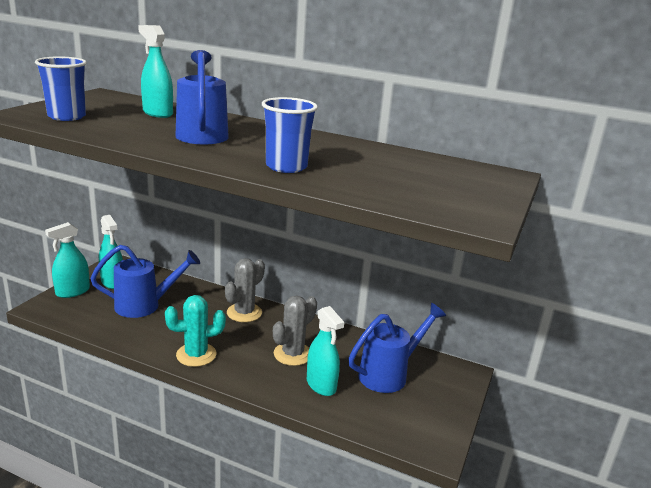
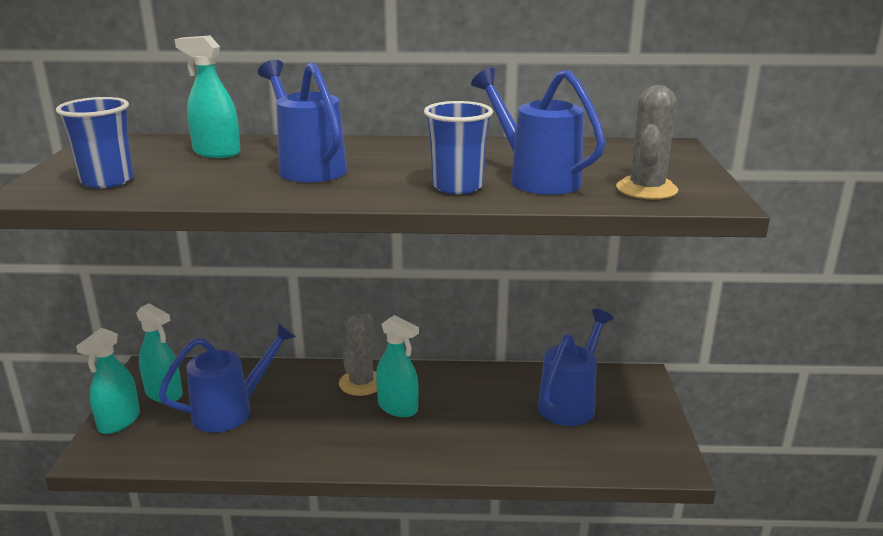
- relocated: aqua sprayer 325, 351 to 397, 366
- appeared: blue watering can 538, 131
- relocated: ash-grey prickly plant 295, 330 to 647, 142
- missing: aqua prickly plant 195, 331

* TO DO
Each line from the one containing "- relocated: ash-grey" through the last line of the material must be restated word for word, with no other text.

* RESPONSE TO THE TASK
- relocated: ash-grey prickly plant 295, 330 to 647, 142
- missing: aqua prickly plant 195, 331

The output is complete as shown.